» EXERCISE GOAL
Return exactly the lines from the one containing "white fork [246,539,307,655]" through the end of the material below, and leave the images out.

» SUPPLIED INFORMATION
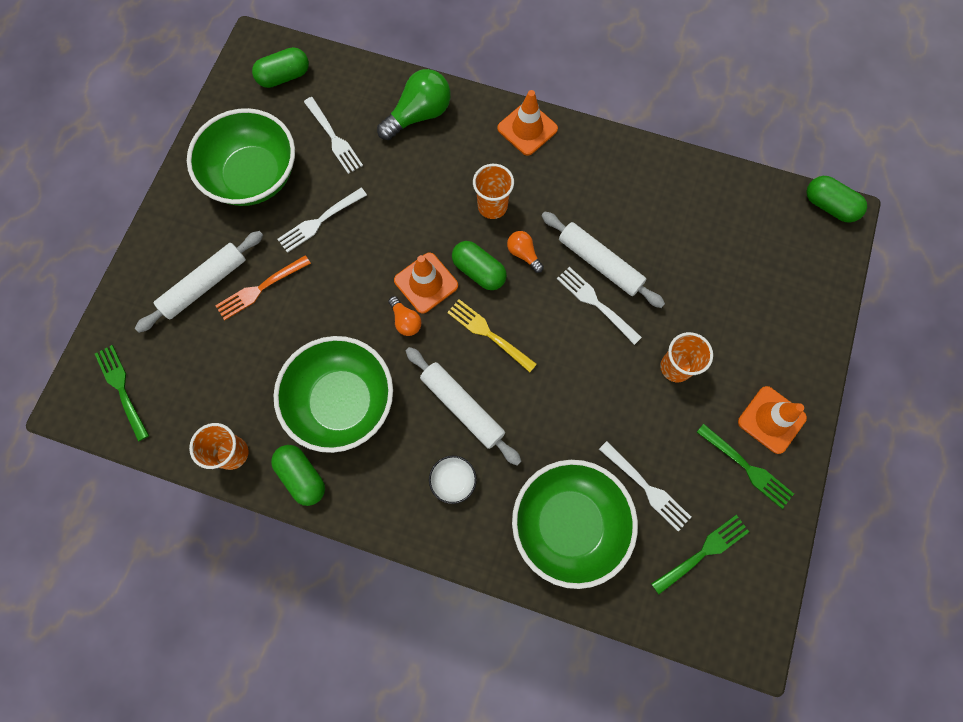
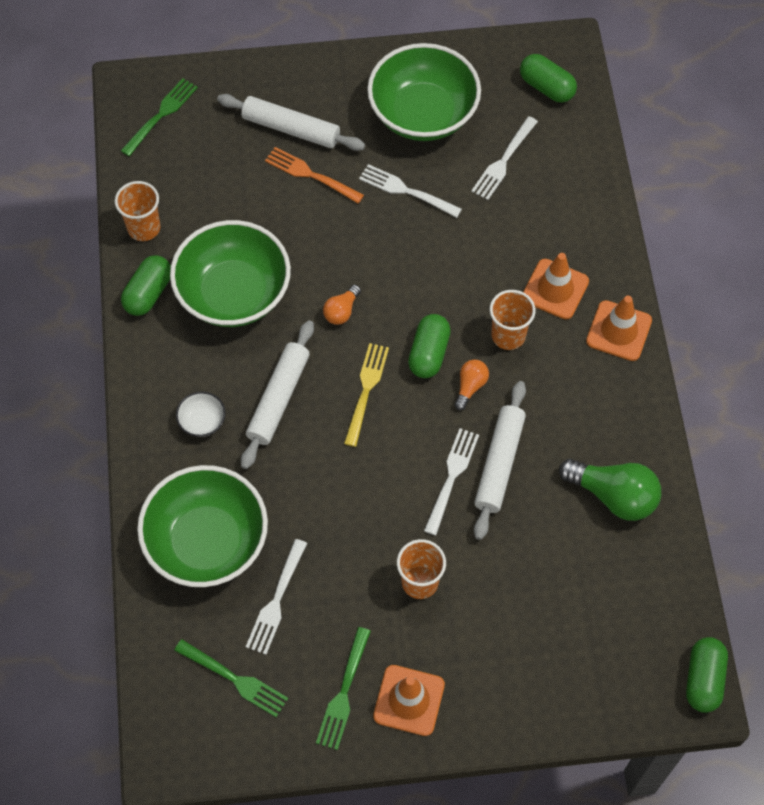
camera: 65 degrees right, 10 degrees down
green light bulb [377,69,451,140] -> green light bulb moved to [559,459,661,521]
orange traffic cone [394,253,458,314] -> orange traffic cone moved to [523,253,589,319]

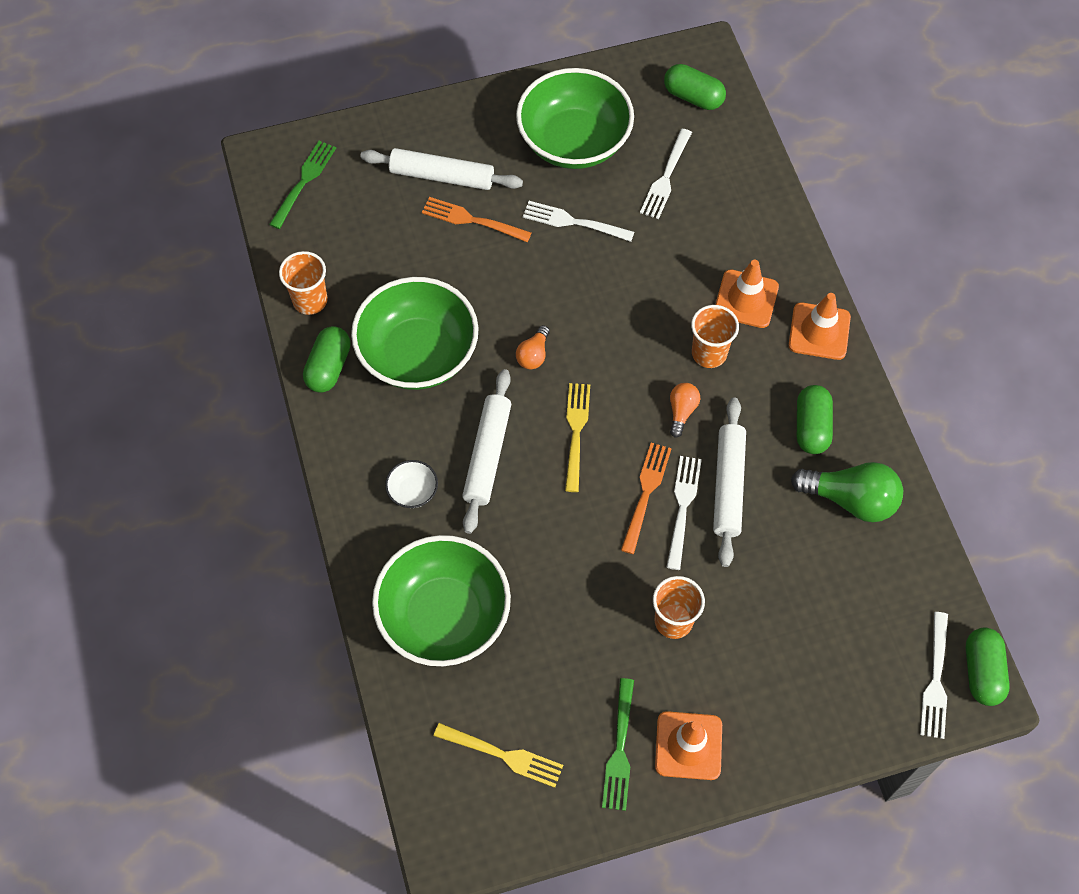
camera: 10 degrees left, 0 degrees up
green fork [174,639,288,717] -> yellow fork [434,723,563,788]
white fork [246,539,307,655] -> white fork moved to [920,612,948,739]
green capsule [408,314,451,378] -> green capsule moved to [797,385,833,454]
none -> orange fork [621,443,672,554]

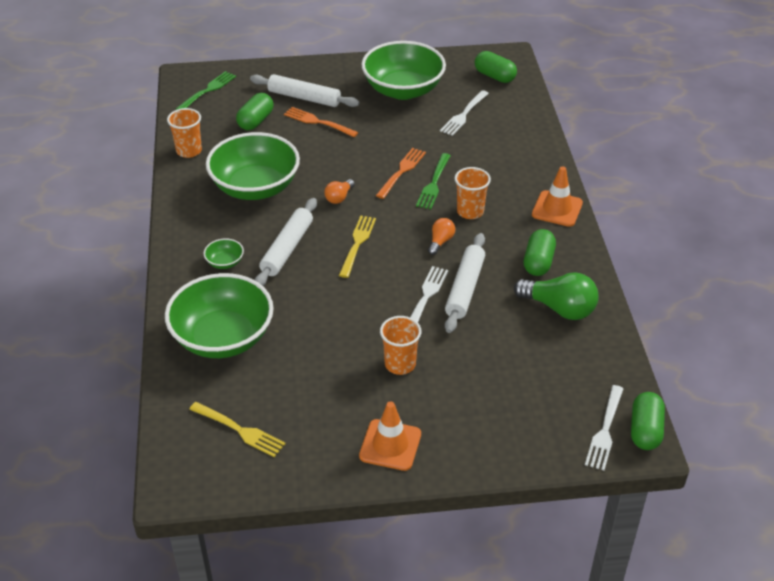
camera: 10 degrees right, 20 degrees down
green capsule [303,326,351,393] -> green capsule moved to [236,93,274,130]
white bowl [385,460,438,508] -> green bowl [204,238,244,269]
white fork [523,201,634,242] -> none
green fork [602,678,634,811] -> green fork moved to [416,153,451,209]
orange fork [621,443,672,554] -> orange fork moved to [376,148,426,199]
orange traffic cone [715,260,779,328] -> none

» PROBLEM SOLUTION
white fork [246,539,307,655] -> white fork moved to [920,612,948,739]
green capsule [408,314,451,378] -> green capsule moved to [797,385,833,454]
none -> orange fork [621,443,672,554]

camera: 10 degrees right, 20 degrees down
green capsule [303,326,351,393] -> green capsule moved to [236,93,274,130]
white bowl [385,460,438,508] -> green bowl [204,238,244,269]
white fork [523,201,634,242] -> none
green fork [602,678,634,811] -> green fork moved to [416,153,451,209]
orange fork [621,443,672,554] -> orange fork moved to [376,148,426,199]
orange traffic cone [715,260,779,328] -> none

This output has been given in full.